---- The records
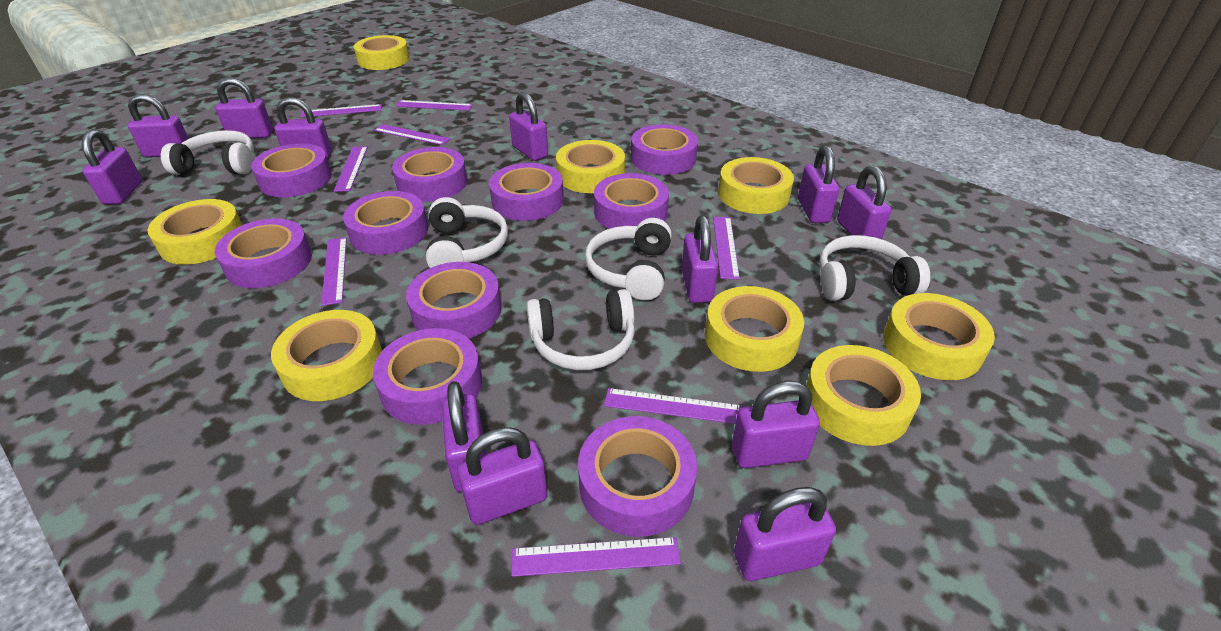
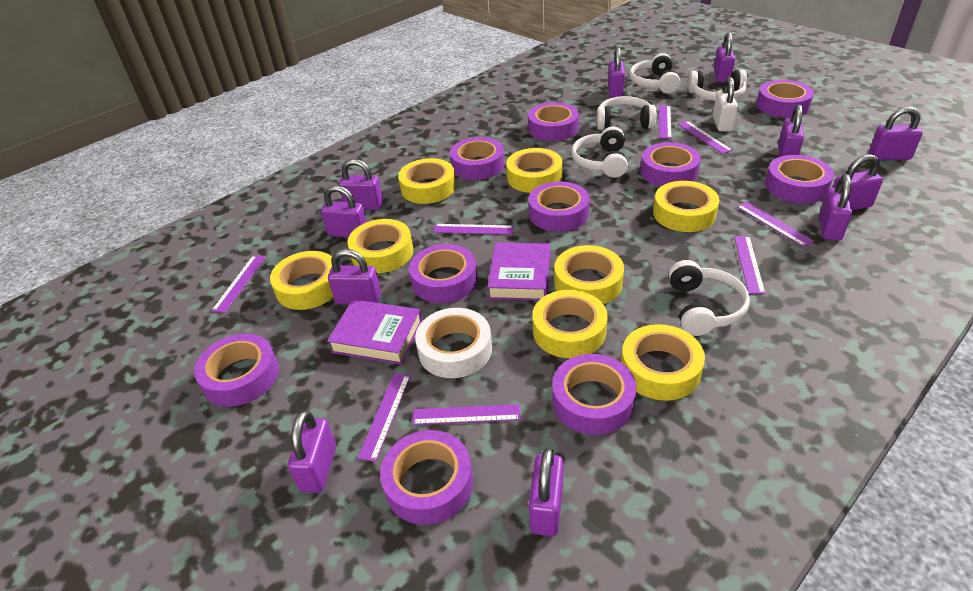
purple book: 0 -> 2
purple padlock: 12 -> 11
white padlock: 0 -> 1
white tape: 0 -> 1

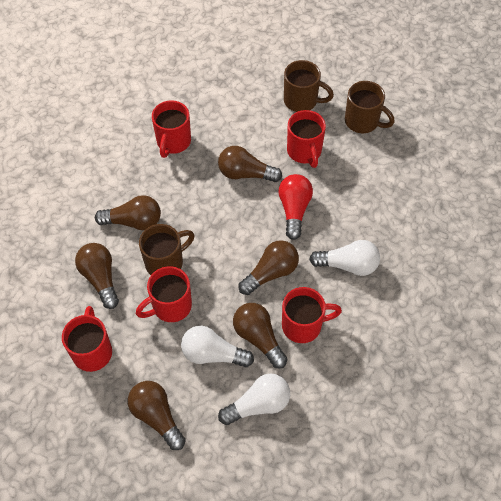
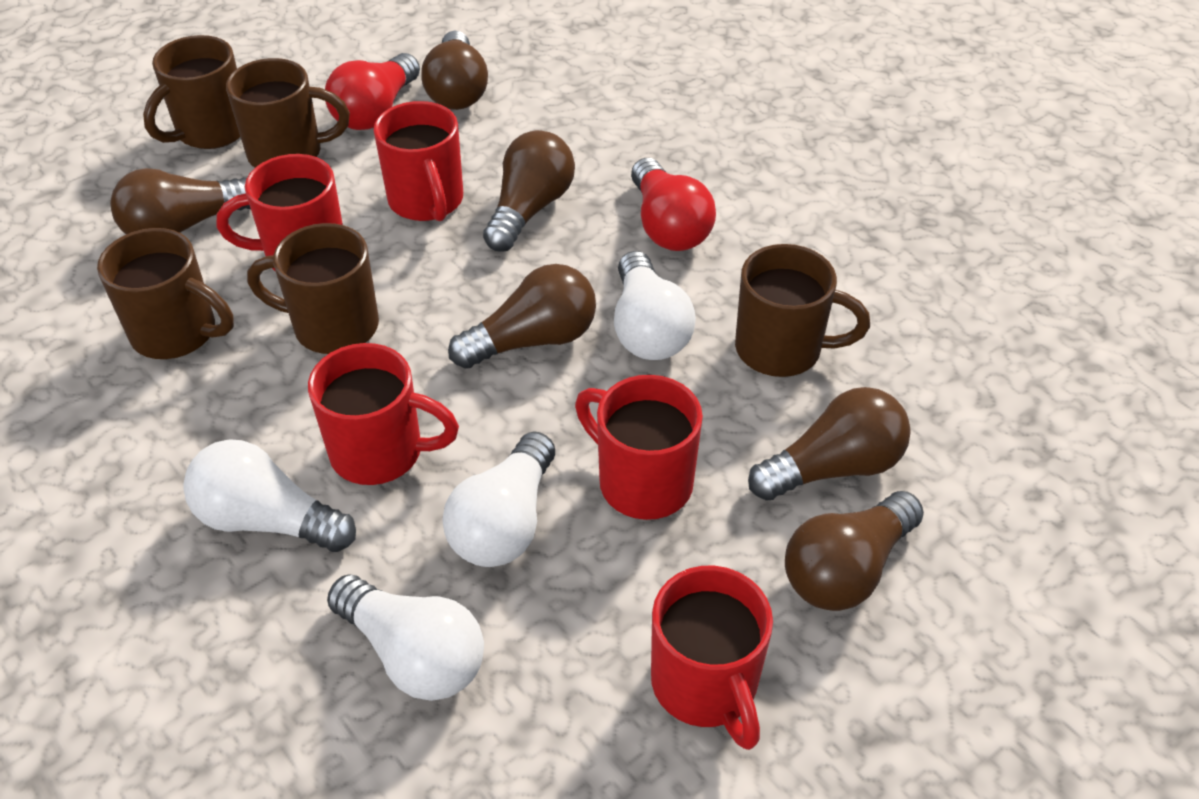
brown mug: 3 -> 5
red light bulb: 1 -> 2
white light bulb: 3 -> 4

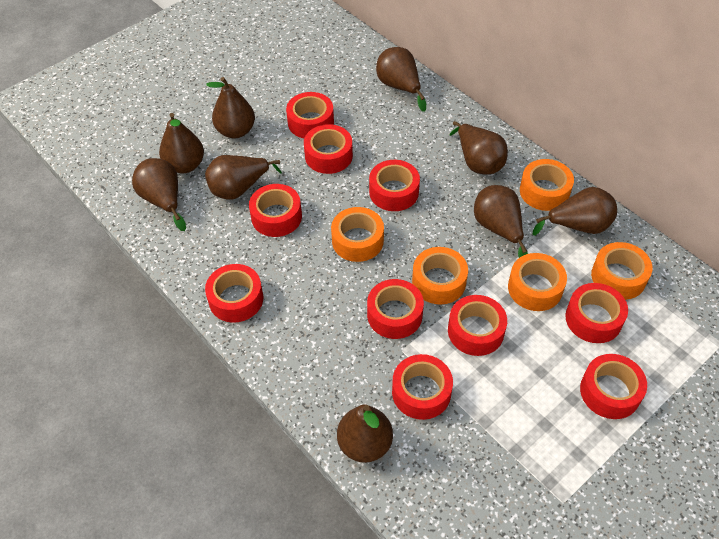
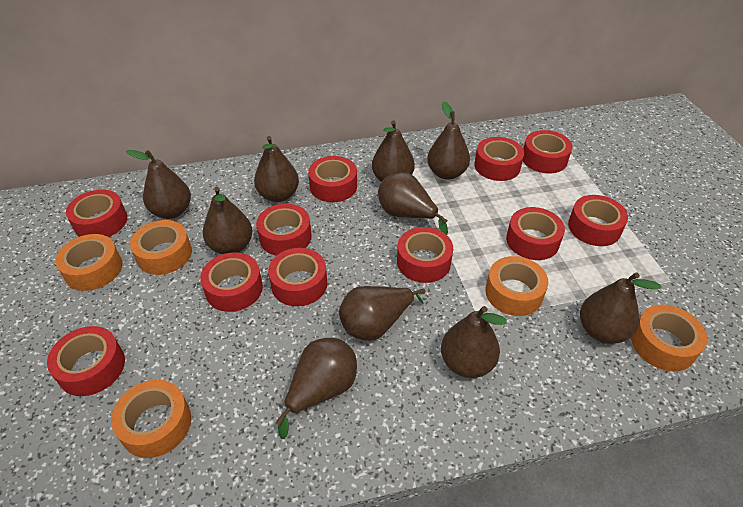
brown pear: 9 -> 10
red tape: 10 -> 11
--------
# Exercise prompt
Would you write out an exact copy of the entries above, with no images?

# Answer to this problem
purple book: 0 -> 2
purple padlock: 12 -> 11
white padlock: 0 -> 1
white tape: 0 -> 1

brown mug: 3 -> 5
red light bulb: 1 -> 2
white light bulb: 3 -> 4

brown pear: 9 -> 10
red tape: 10 -> 11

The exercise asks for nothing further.